PROBLEM TO SOLVE » Using the data below, reproduce exactly the lines from the line with "C7: 3.3uF (plus" to the line with "R10: 9.1k (DGND, VC) -> 9.1k (SPK, VC)", both included; pictures must be dropped.

(Modification records)
········

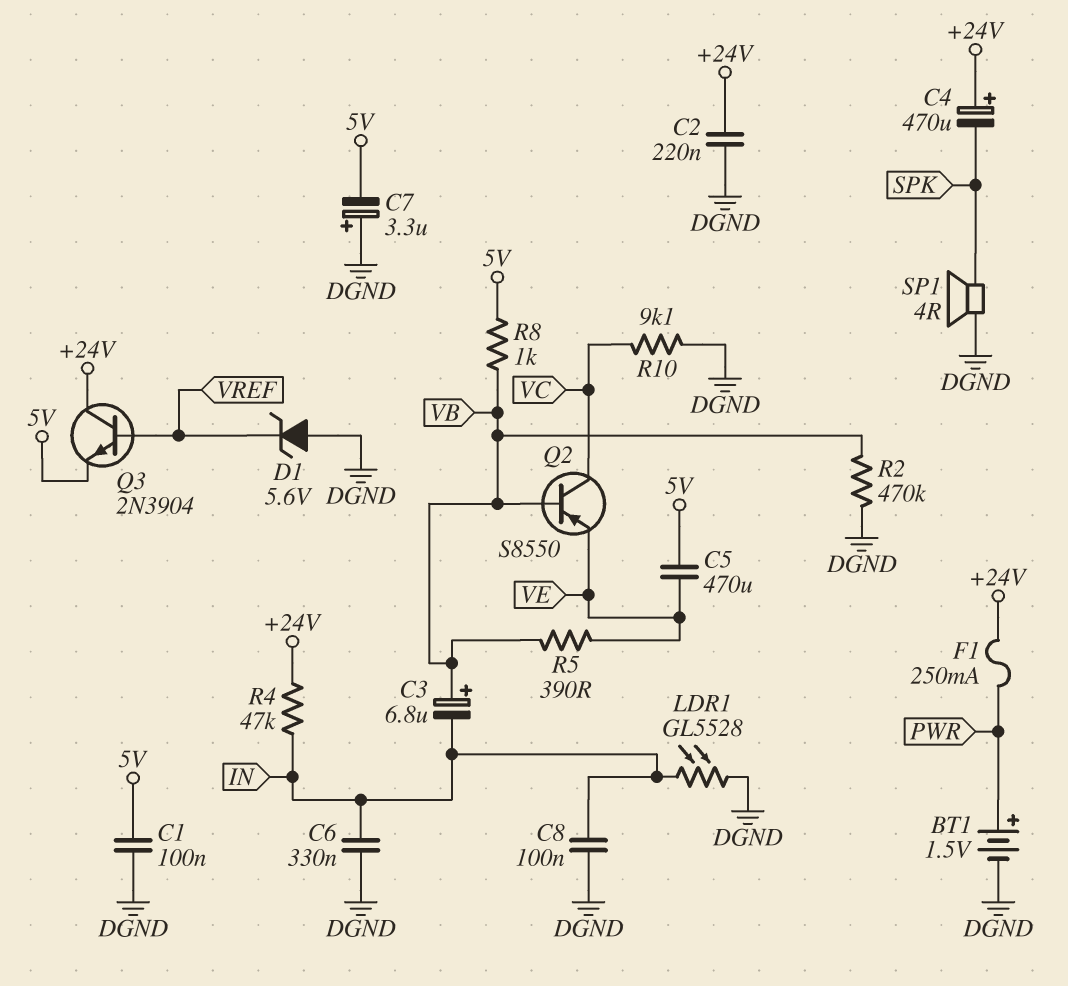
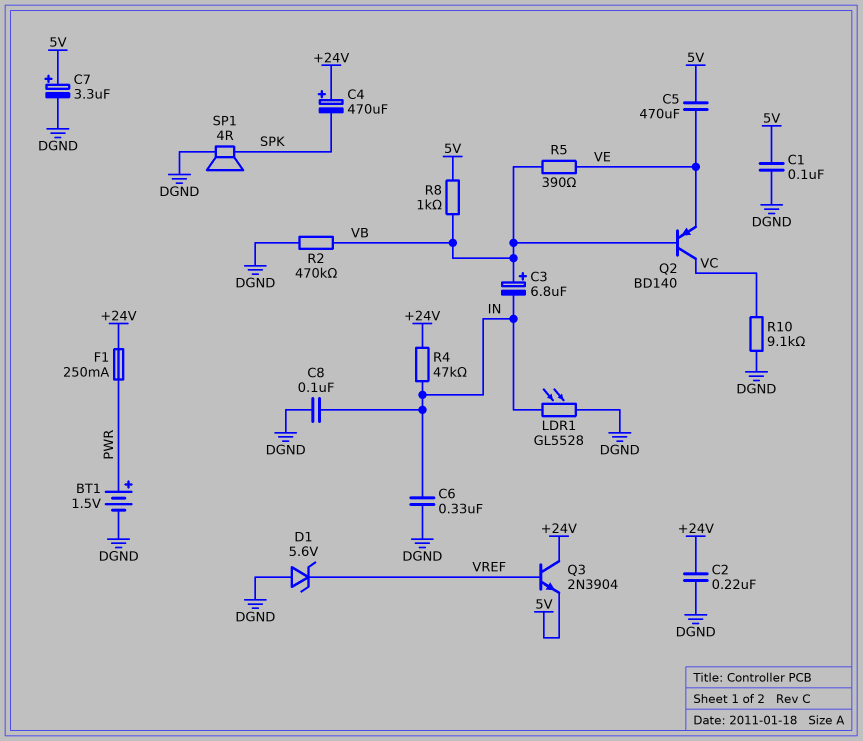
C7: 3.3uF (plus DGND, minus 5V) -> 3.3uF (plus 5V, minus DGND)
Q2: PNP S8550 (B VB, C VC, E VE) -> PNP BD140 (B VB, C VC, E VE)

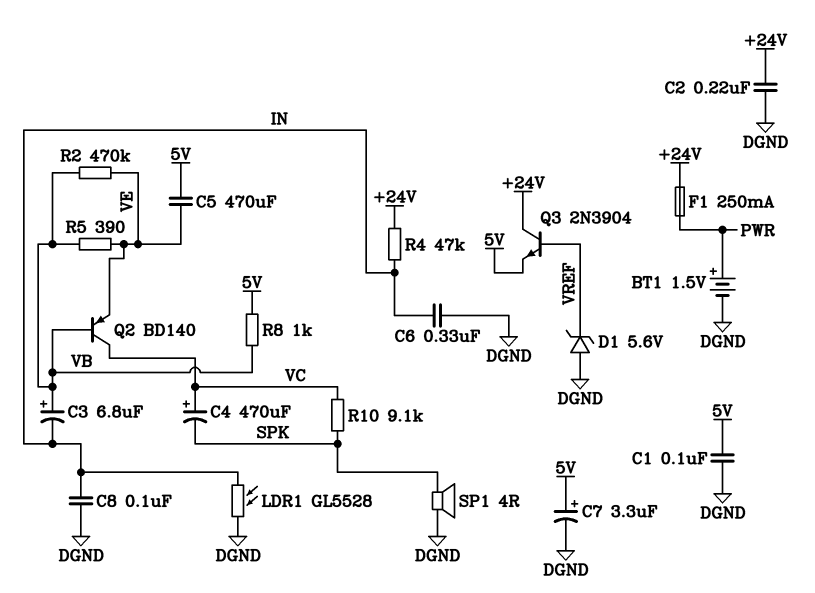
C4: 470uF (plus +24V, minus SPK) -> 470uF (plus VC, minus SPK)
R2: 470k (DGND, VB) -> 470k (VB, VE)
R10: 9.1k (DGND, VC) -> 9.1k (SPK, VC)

········

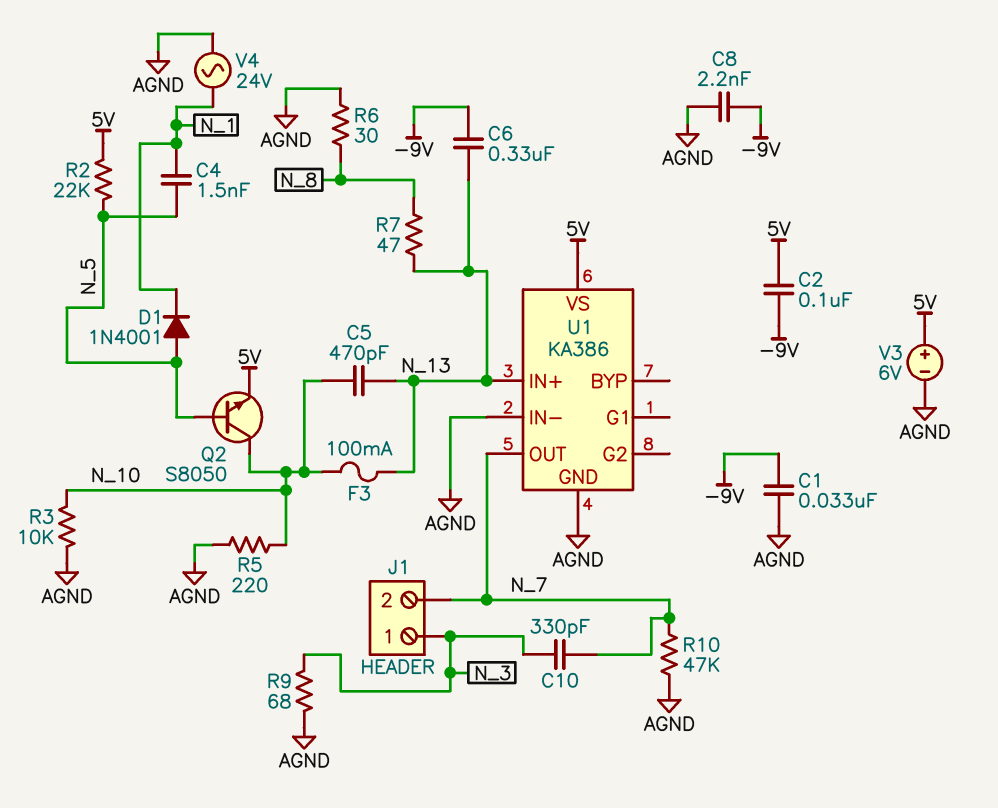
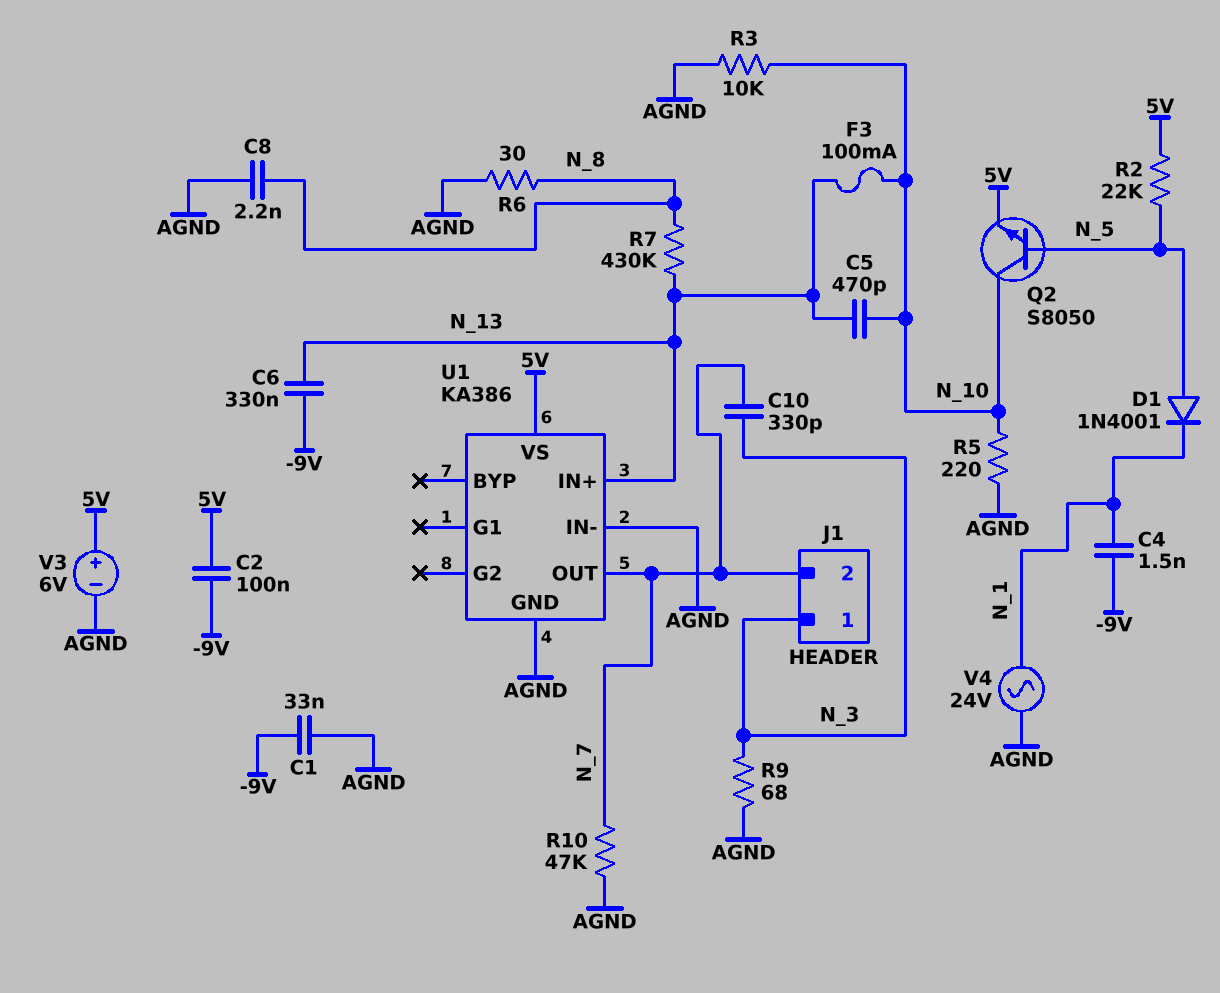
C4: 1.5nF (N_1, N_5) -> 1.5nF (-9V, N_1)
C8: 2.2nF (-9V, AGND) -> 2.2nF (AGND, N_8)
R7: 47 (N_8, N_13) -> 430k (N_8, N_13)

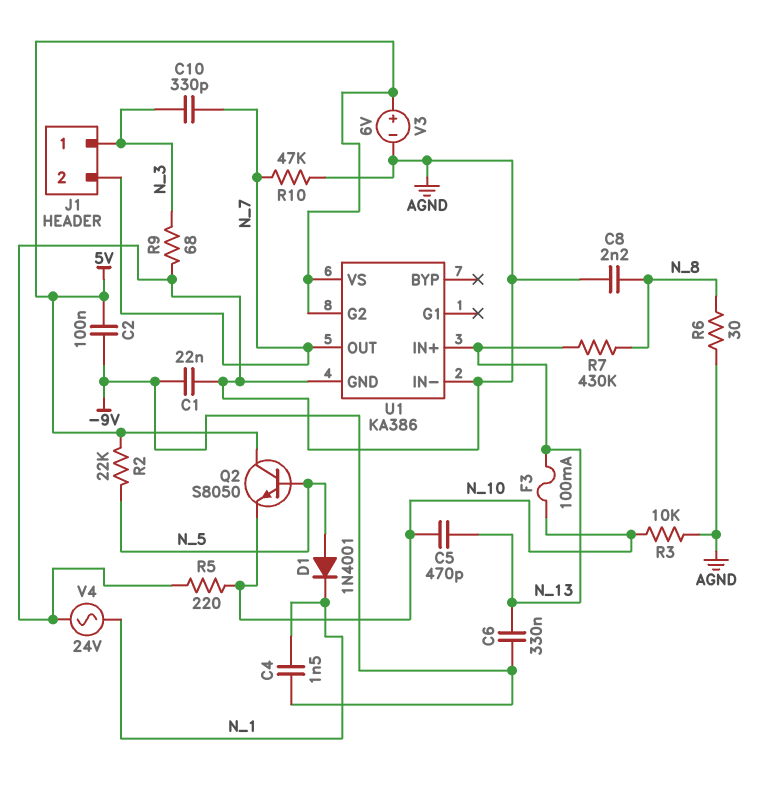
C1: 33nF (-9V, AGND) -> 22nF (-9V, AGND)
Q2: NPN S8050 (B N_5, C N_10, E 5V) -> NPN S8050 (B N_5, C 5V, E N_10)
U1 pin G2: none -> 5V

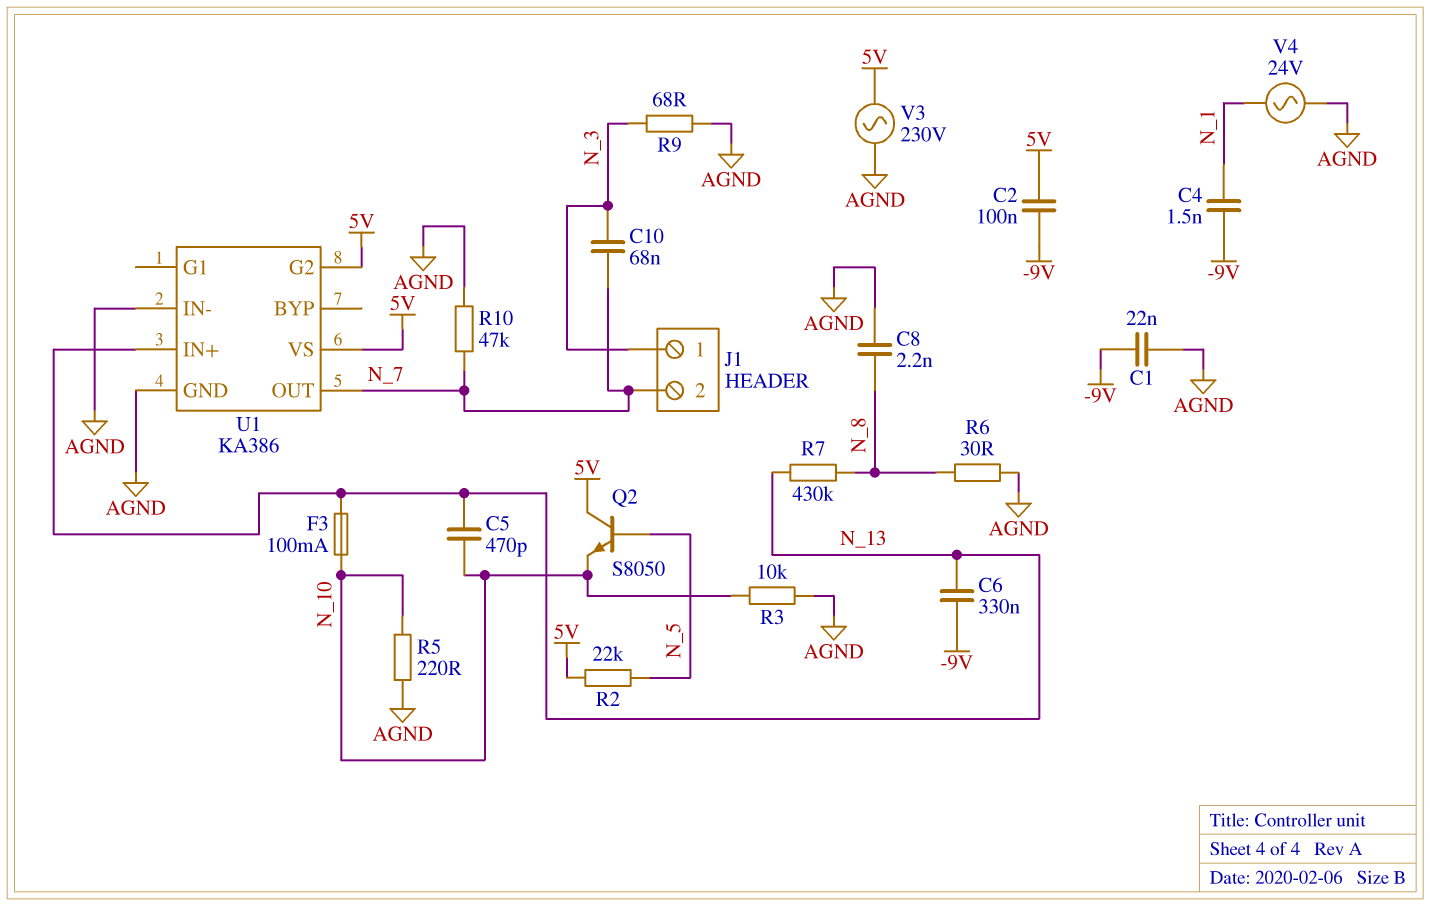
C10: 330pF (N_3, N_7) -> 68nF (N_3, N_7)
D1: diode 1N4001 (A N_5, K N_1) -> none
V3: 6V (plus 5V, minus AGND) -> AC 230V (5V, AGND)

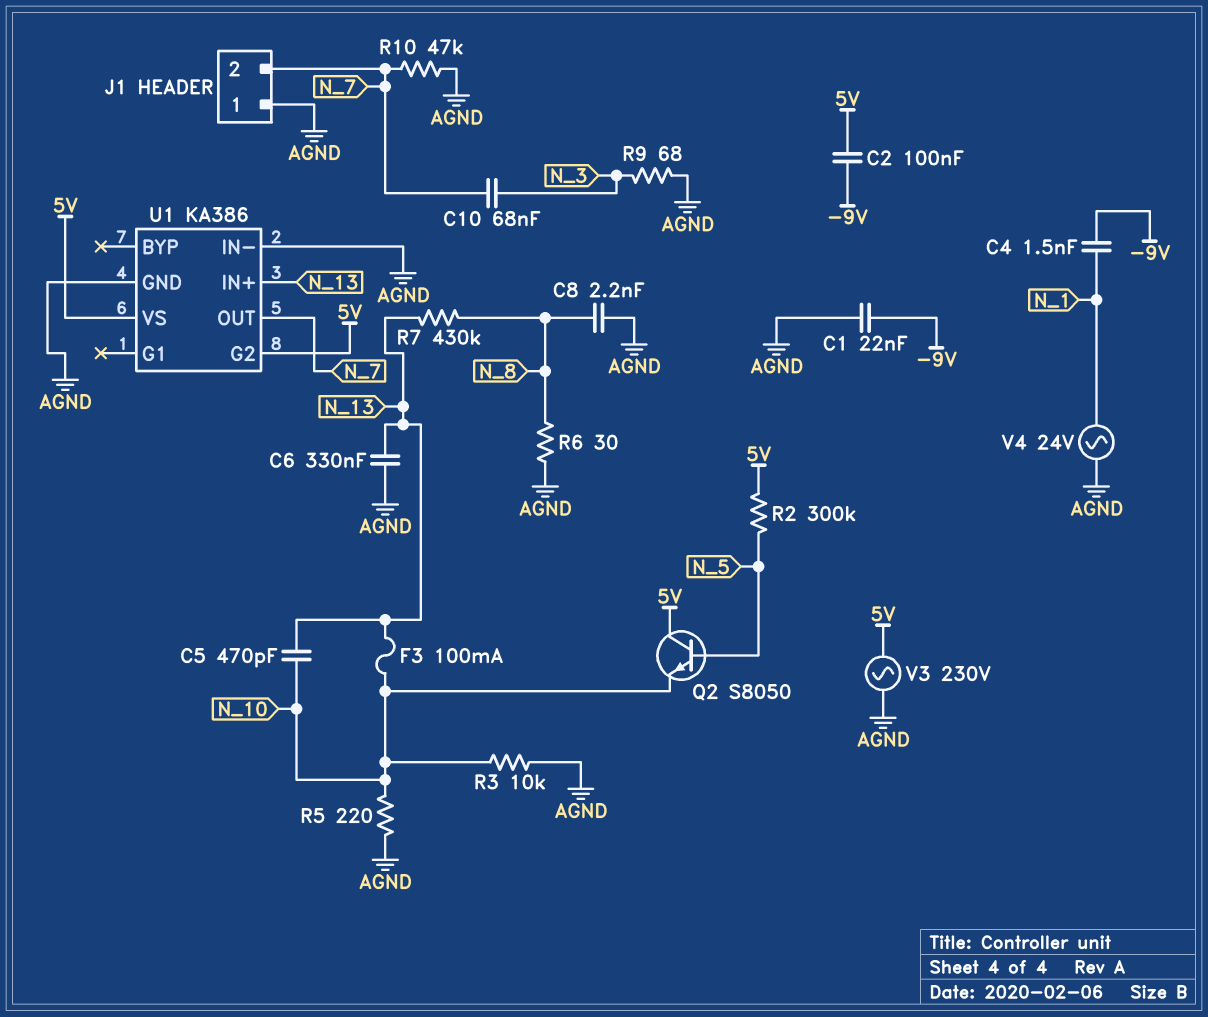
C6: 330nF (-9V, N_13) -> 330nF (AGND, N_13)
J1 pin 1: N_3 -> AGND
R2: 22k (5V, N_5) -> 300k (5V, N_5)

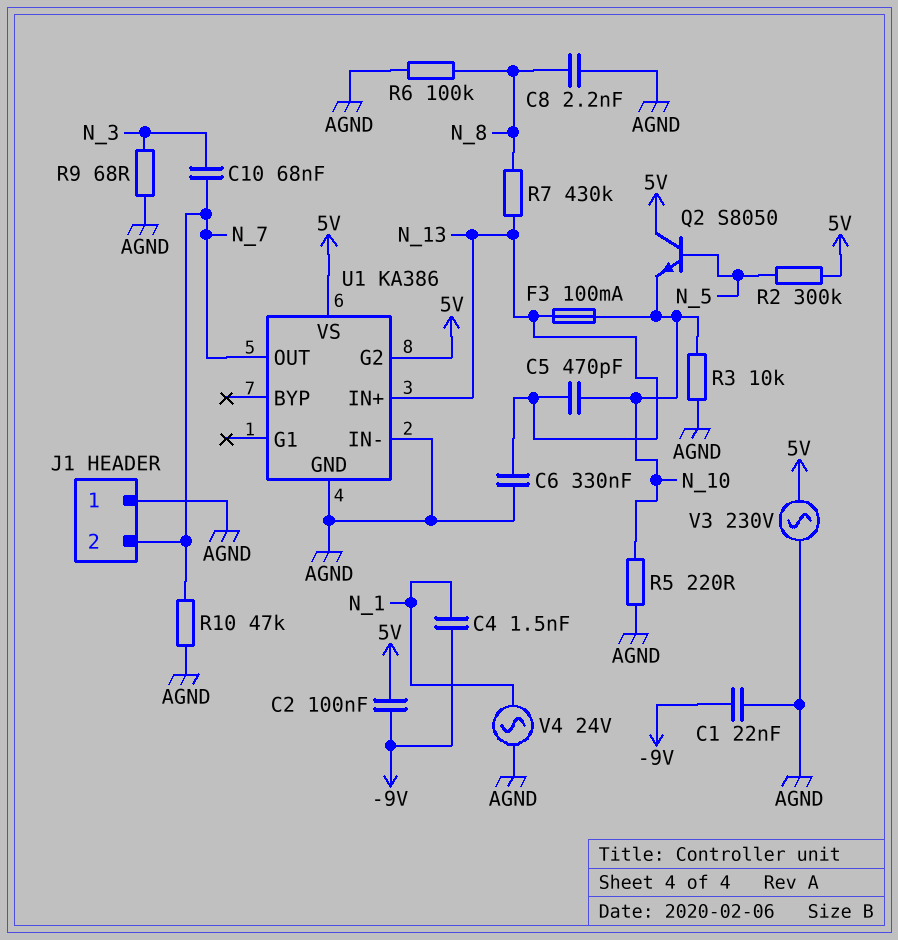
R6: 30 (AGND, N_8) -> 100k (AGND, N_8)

········

COMPLETED EXERCISE »
C7: 3.3uF (plus DGND, minus 5V) -> 3.3uF (plus 5V, minus DGND)
Q2: PNP S8550 (B VB, C VC, E VE) -> PNP BD140 (B VB, C VC, E VE)

C4: 470uF (plus +24V, minus SPK) -> 470uF (plus VC, minus SPK)
R2: 470k (DGND, VB) -> 470k (VB, VE)
R10: 9.1k (DGND, VC) -> 9.1k (SPK, VC)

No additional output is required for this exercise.